──────── Information provided ────────

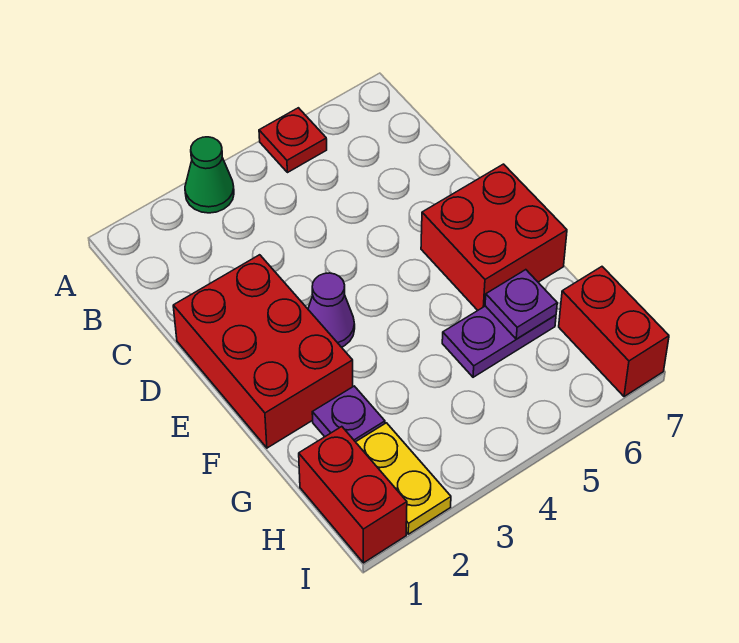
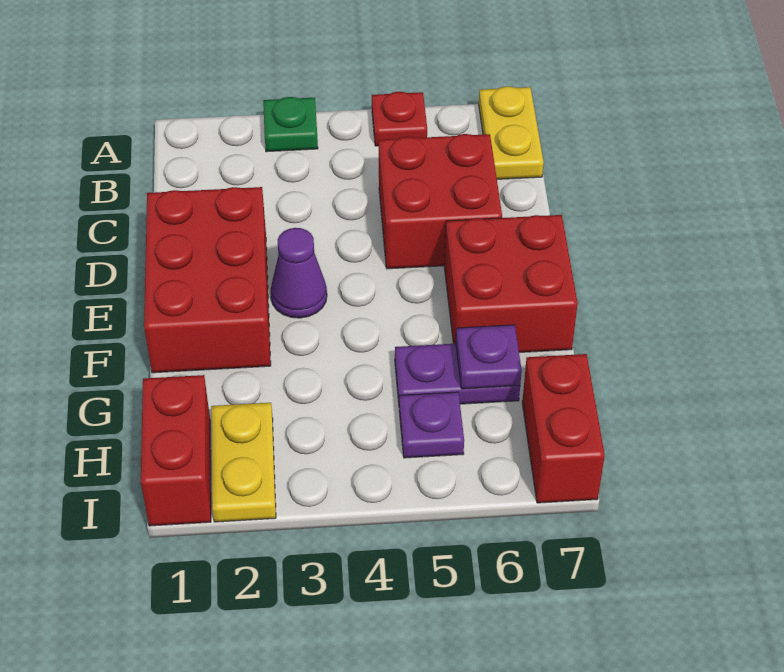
green cone A3 level 1 -> green plate A3 level 1
none -> yellow plate A7:B7 level 1
none -> red brick C5:D6 level 1
purple plate G2 level 1 -> purple plate H5 level 1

────────

▶ **What is being asked**
Write out the whole listing above exactly; do not include the pictures.

▶ **Reply**
green cone A3 level 1 -> green plate A3 level 1
none -> yellow plate A7:B7 level 1
none -> red brick C5:D6 level 1
purple plate G2 level 1 -> purple plate H5 level 1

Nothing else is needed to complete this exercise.